*** EXTRACTED RECORDS Section Begins ***

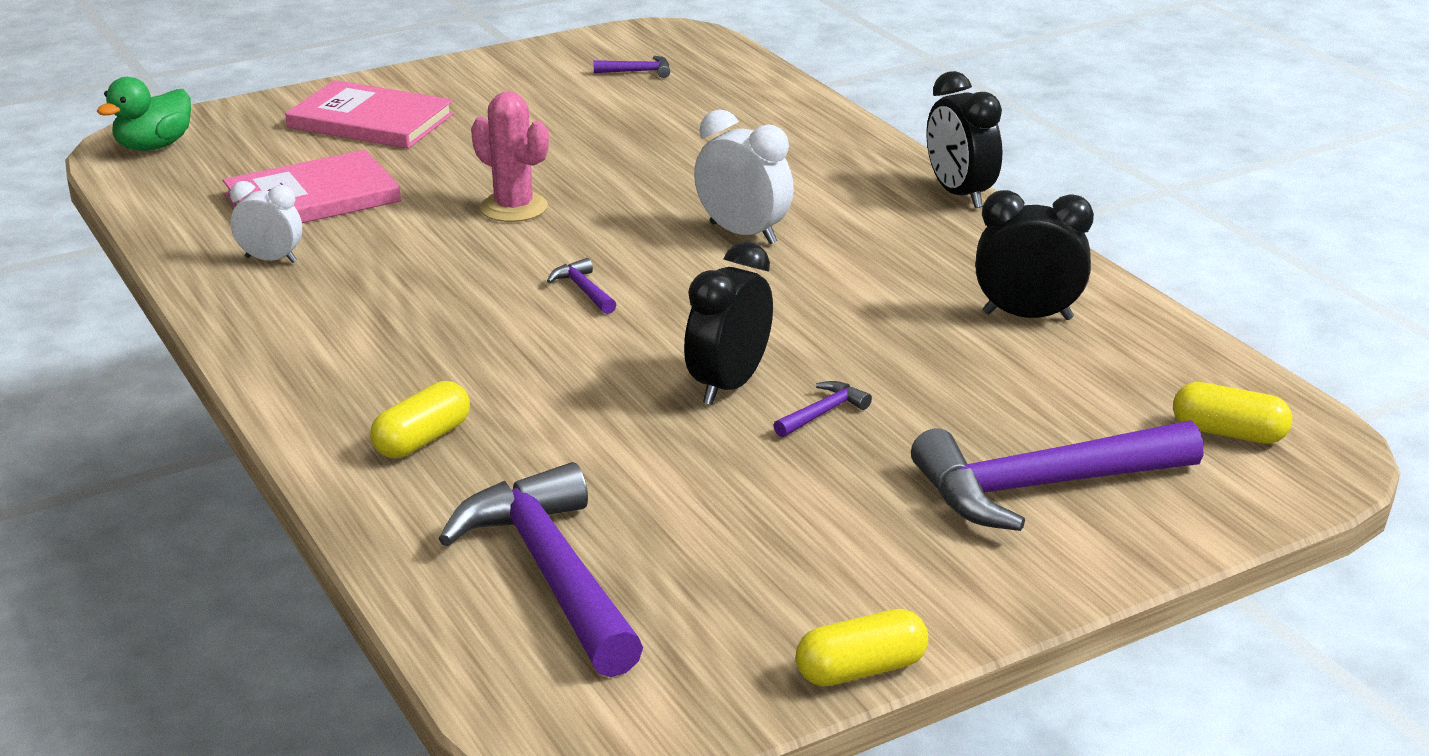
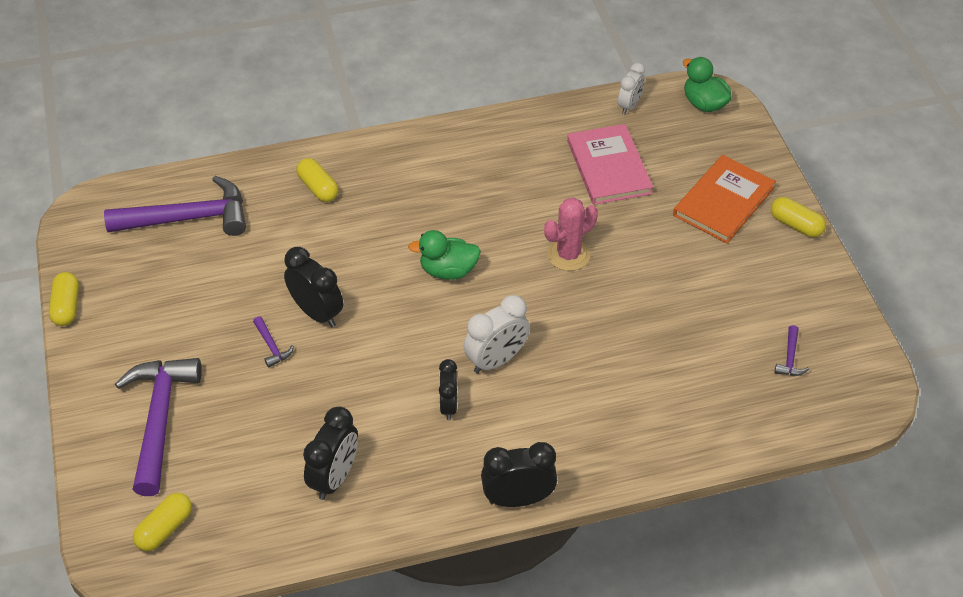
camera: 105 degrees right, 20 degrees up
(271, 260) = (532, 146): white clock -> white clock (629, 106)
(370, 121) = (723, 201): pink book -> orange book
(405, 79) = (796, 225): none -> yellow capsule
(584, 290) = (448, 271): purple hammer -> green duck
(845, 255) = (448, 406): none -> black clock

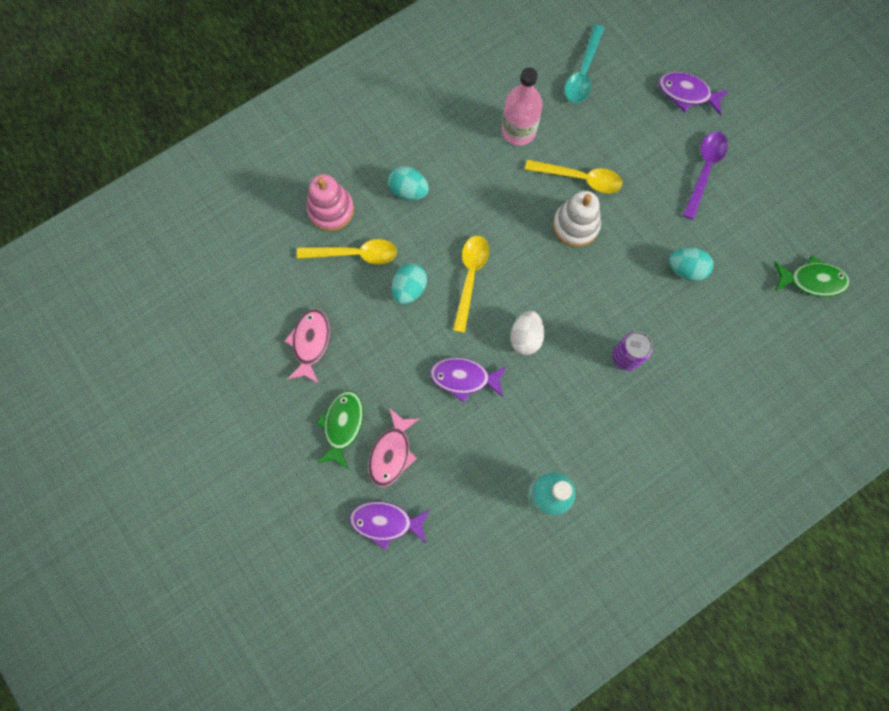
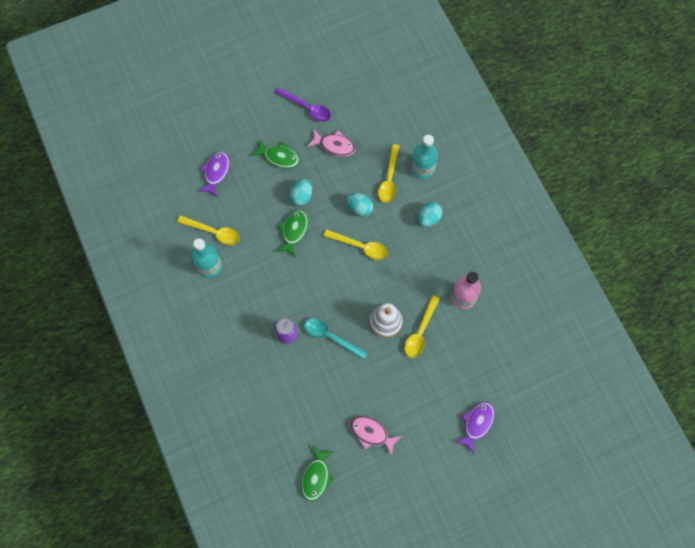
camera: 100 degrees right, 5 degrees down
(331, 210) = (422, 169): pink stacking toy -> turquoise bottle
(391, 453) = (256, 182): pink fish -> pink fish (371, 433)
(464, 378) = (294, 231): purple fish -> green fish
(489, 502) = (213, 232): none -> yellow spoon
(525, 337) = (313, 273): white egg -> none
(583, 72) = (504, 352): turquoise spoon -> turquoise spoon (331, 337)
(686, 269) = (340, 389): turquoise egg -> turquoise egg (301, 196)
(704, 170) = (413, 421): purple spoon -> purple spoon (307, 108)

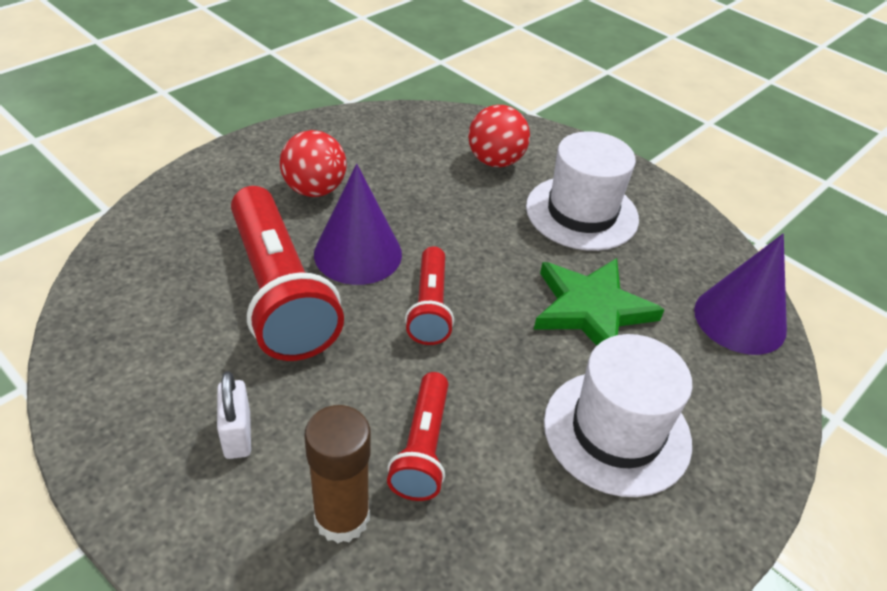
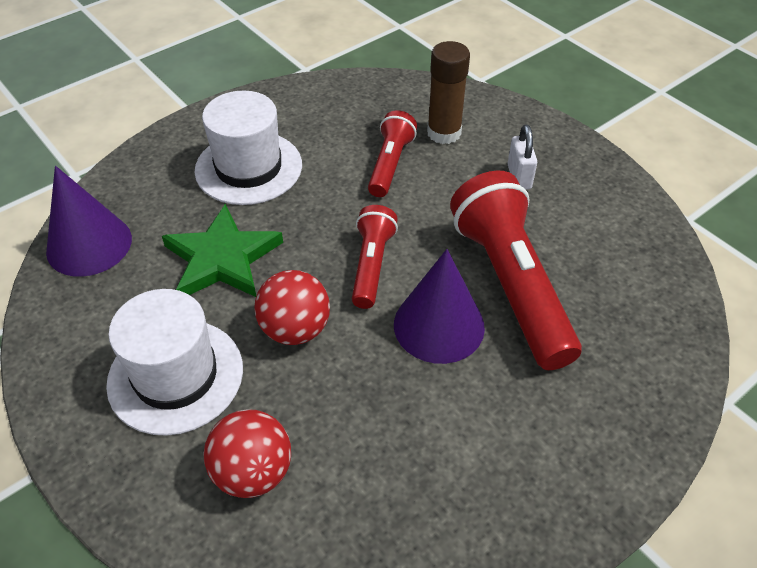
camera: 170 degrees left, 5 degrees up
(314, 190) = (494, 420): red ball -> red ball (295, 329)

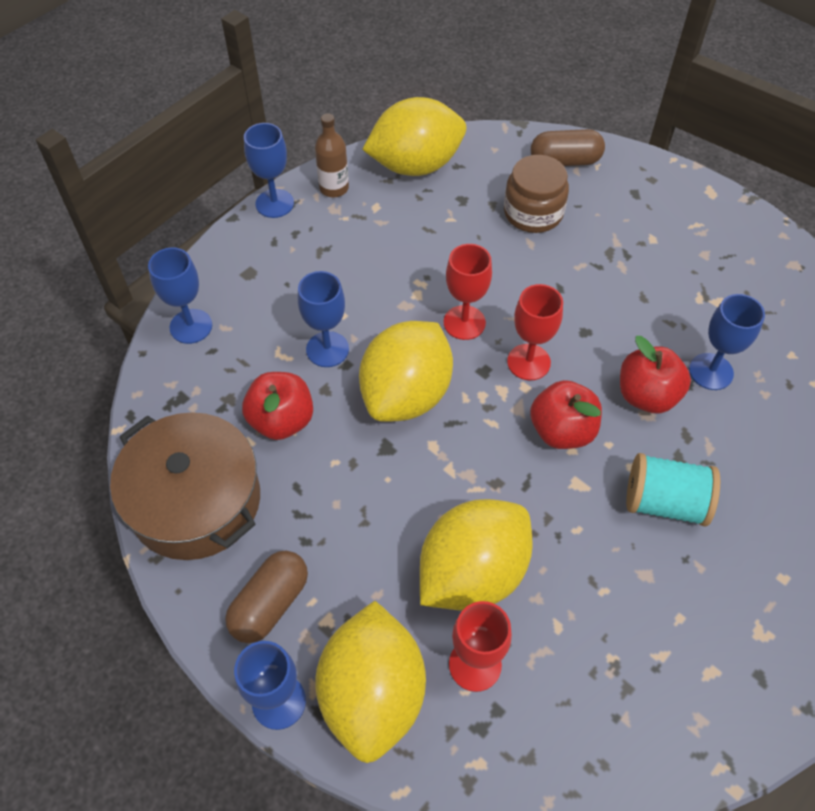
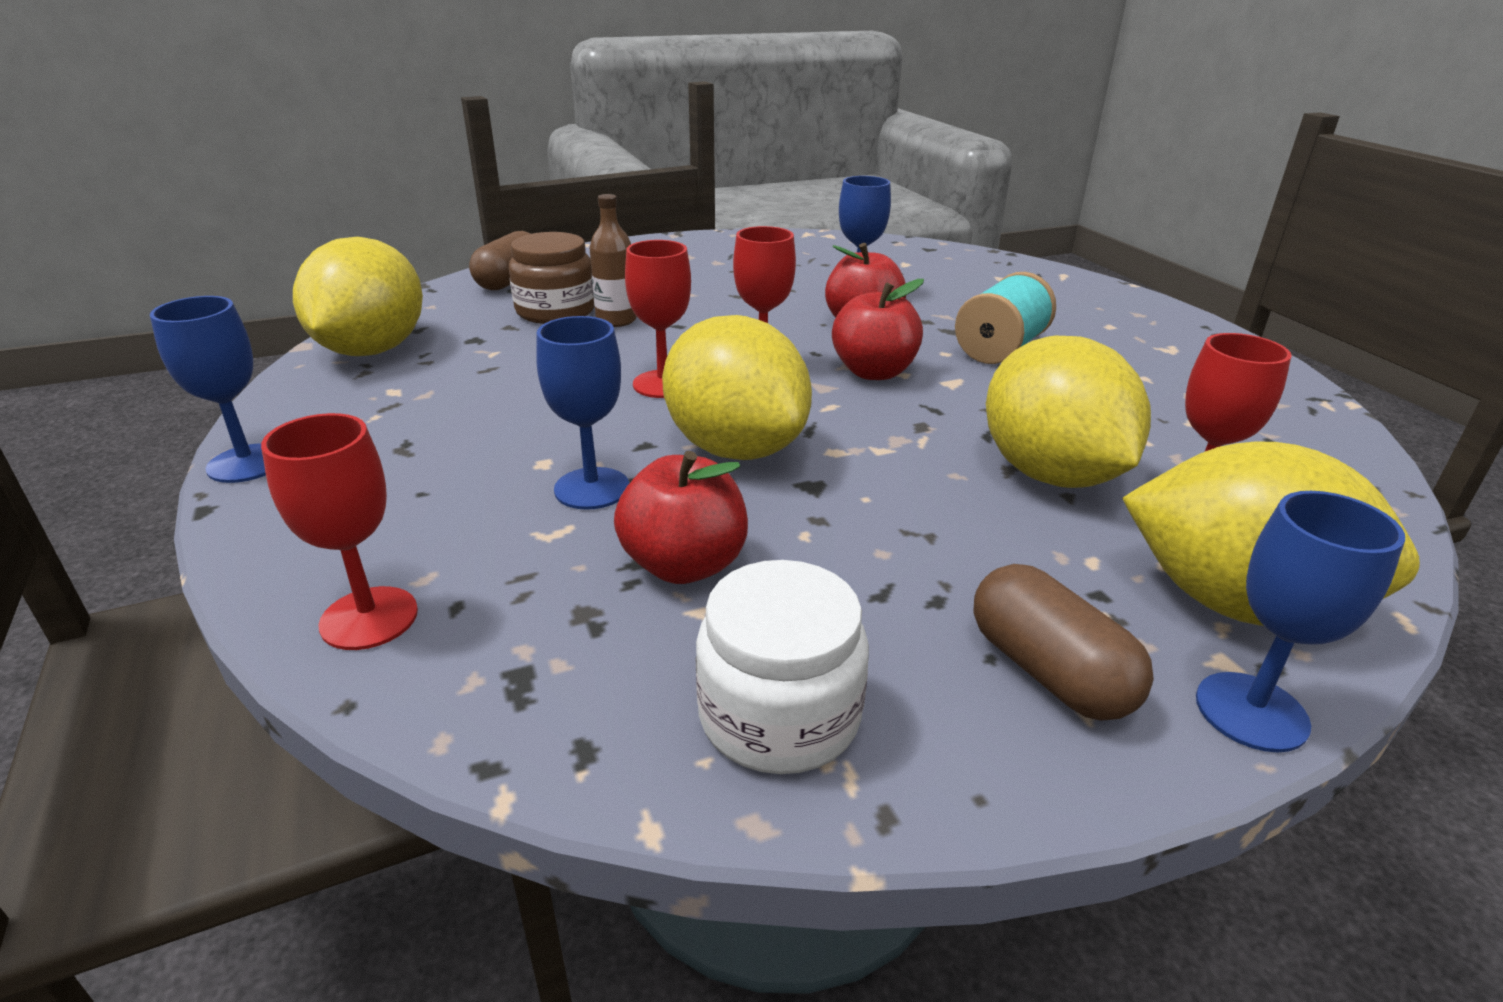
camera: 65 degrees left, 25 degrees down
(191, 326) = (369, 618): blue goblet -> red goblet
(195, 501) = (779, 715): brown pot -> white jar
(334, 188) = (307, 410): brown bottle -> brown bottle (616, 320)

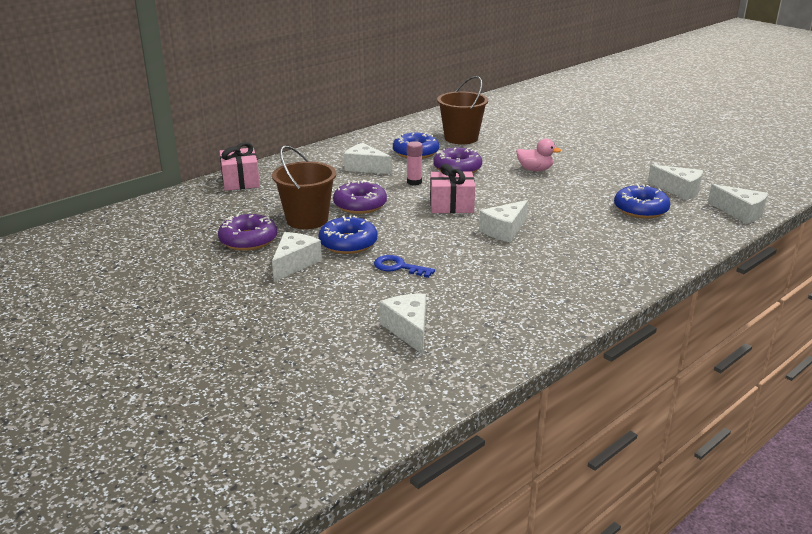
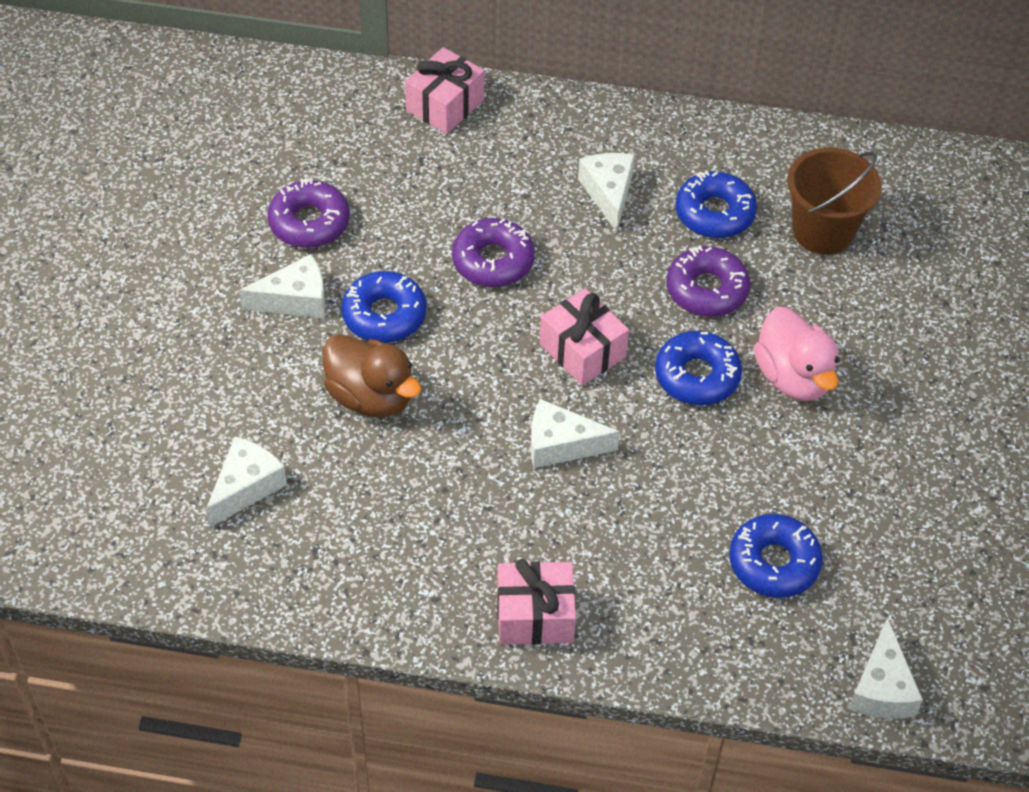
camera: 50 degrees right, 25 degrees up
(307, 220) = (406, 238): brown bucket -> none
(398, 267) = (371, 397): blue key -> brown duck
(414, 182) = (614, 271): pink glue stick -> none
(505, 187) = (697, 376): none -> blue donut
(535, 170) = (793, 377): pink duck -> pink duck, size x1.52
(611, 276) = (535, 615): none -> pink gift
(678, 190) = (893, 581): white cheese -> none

*** EXTRACTED RECORDS Section Ends ***

◆ WORK TASK ◆
Out of the records, collect only those lines that contain the string "pink".

◆ WRITTEN ANSWER ◆
(370, 121) = (723, 201): pink book -> orange book
(331, 210) = (422, 169): pink stacking toy -> turquoise bottle
(391, 453) = (256, 182): pink fish -> pink fish (371, 433)
(414, 182) = (614, 271): pink glue stick -> none
(535, 170) = (793, 377): pink duck -> pink duck, size x1.52
(611, 276) = (535, 615): none -> pink gift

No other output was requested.